Task objective
Filter this listing down to the lines that contain the word "yellow", and copy them.

Data listing

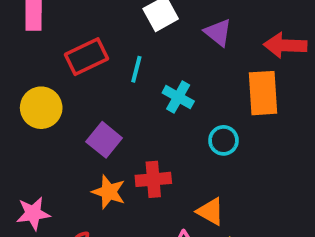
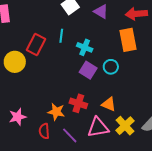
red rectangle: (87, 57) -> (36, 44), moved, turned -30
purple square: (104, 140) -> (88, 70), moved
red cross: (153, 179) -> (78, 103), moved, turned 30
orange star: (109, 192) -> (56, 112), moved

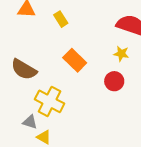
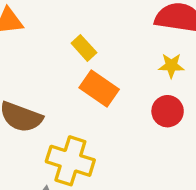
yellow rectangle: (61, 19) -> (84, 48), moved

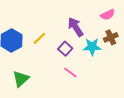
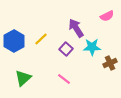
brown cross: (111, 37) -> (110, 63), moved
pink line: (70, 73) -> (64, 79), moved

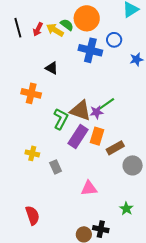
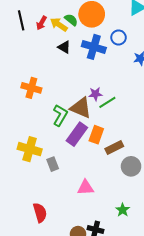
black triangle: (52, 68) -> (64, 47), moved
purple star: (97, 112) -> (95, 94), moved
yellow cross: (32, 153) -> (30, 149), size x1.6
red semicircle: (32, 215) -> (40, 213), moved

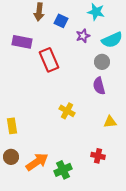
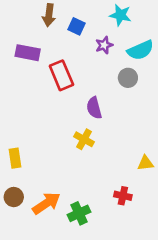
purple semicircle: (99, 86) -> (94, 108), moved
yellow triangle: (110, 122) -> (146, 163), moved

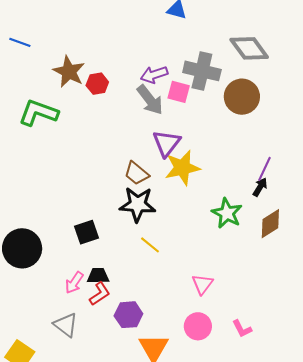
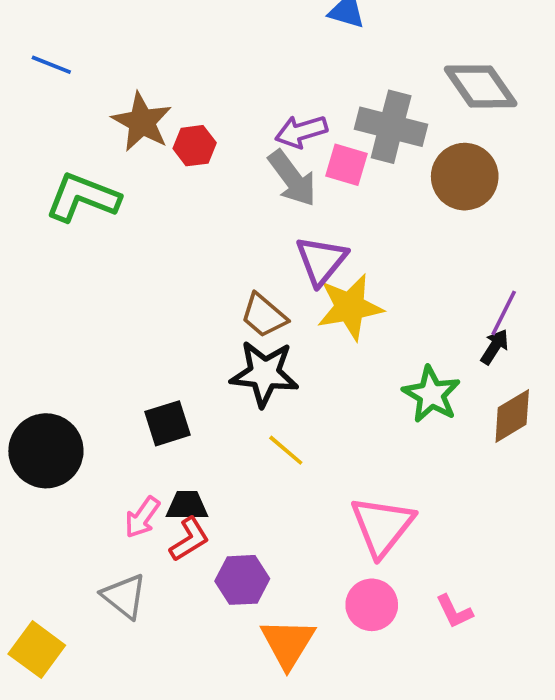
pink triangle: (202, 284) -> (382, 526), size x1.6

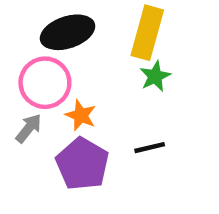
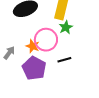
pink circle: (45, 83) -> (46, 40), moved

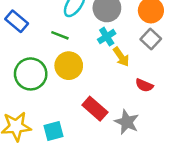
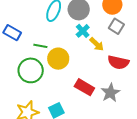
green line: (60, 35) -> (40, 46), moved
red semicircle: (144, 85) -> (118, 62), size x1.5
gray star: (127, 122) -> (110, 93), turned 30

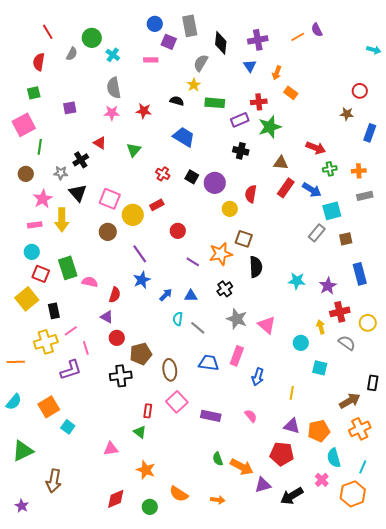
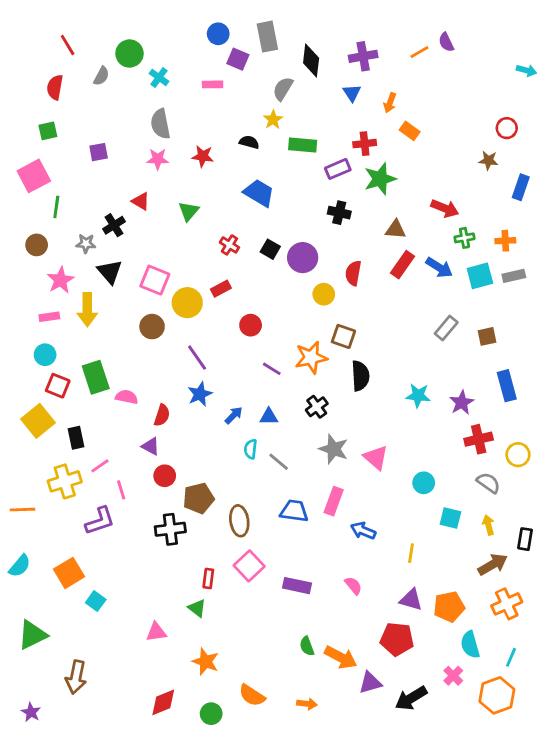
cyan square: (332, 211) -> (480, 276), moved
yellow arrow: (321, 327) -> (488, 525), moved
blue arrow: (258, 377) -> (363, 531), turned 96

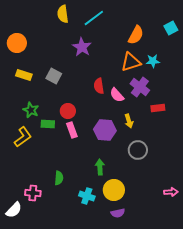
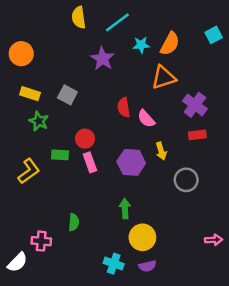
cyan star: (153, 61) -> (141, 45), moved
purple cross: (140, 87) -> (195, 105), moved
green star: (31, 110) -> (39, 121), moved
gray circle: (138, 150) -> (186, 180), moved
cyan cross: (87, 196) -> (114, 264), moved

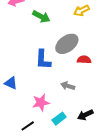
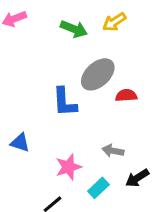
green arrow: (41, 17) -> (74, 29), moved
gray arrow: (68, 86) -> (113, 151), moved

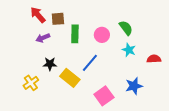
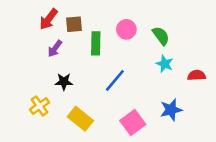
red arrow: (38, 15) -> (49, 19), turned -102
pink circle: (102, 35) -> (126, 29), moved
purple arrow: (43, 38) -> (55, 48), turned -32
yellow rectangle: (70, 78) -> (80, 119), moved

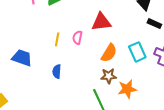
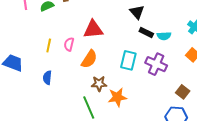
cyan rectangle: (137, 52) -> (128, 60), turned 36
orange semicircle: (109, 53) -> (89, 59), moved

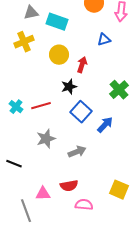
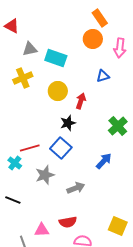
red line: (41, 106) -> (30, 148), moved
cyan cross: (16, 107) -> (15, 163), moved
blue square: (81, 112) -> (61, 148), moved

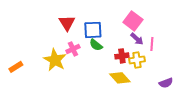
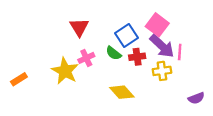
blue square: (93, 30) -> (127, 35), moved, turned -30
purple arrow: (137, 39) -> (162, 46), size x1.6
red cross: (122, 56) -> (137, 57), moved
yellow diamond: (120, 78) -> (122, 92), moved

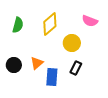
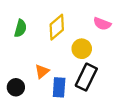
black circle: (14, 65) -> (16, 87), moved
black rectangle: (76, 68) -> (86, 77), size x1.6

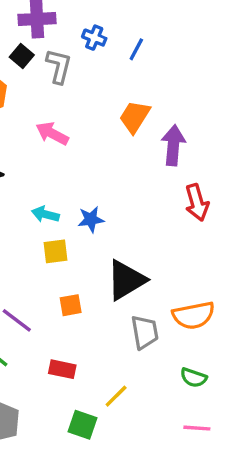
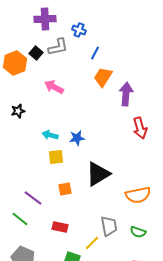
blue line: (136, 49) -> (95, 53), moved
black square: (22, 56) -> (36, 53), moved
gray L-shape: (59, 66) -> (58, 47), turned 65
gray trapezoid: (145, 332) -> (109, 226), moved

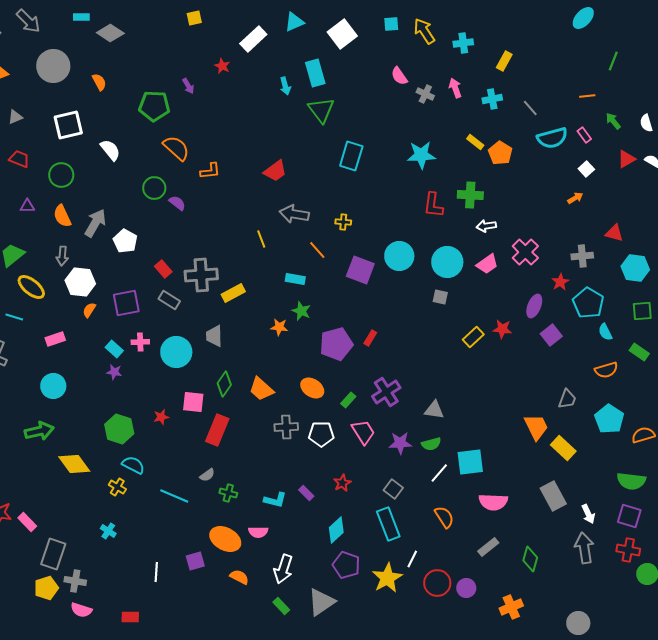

--

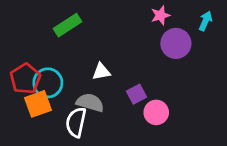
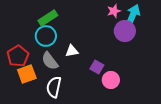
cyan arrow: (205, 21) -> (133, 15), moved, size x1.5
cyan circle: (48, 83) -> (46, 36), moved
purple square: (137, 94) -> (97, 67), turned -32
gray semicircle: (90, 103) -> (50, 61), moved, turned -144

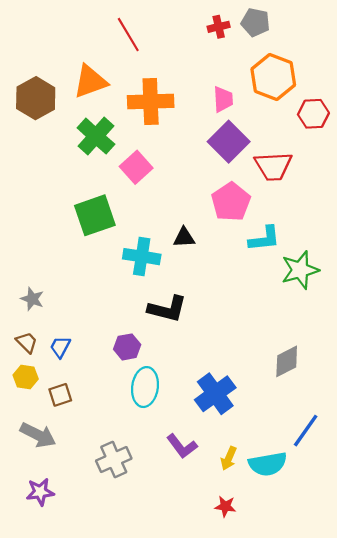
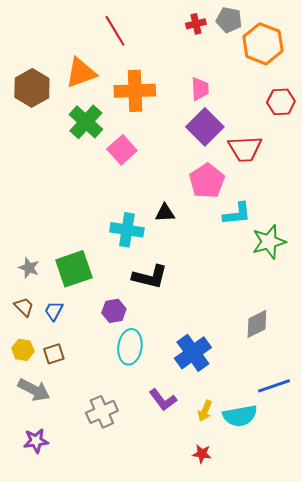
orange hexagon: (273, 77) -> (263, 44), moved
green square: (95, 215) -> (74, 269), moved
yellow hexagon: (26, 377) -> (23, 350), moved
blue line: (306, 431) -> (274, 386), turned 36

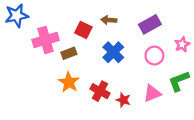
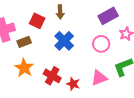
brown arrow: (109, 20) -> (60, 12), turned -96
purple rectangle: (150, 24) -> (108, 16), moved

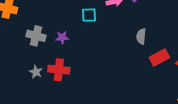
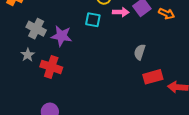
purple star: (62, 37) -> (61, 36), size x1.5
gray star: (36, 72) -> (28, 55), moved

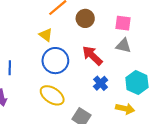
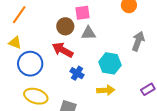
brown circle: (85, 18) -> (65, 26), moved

==

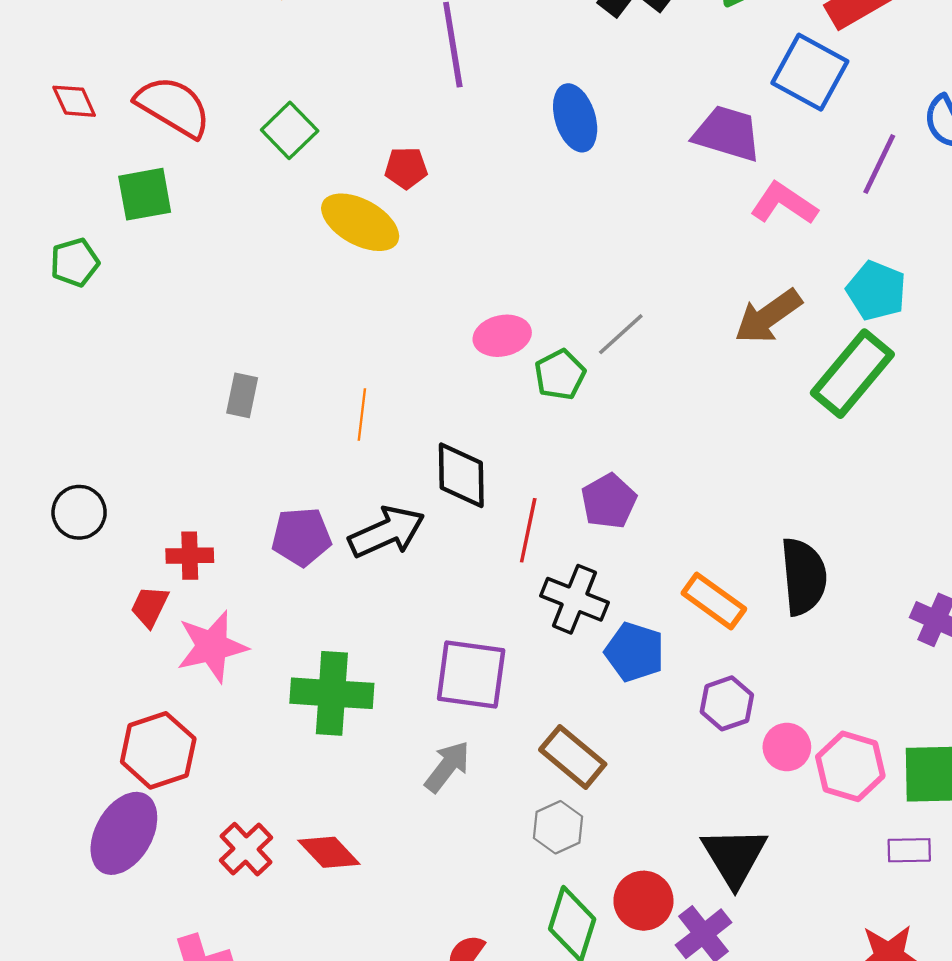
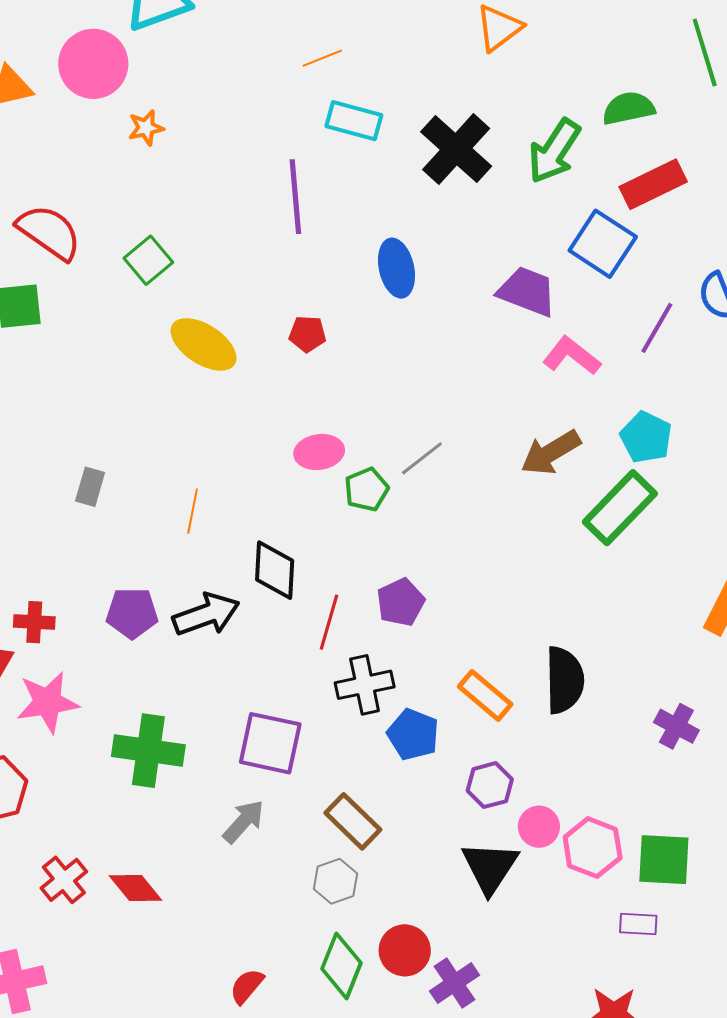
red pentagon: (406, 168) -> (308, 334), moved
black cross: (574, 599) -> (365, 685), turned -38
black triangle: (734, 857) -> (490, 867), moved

Response area
yellow rectangle: (61, 19) -> (84, 48), moved
yellow cross: (32, 153) -> (30, 149), size x1.6
yellow triangle: (110, 122) -> (146, 163), moved
yellow arrow: (321, 327) -> (488, 525), moved
yellow rectangle: (70, 78) -> (80, 119), moved
yellow diamond: (120, 78) -> (122, 92), moved
yellow hexagon: (26, 377) -> (23, 350), moved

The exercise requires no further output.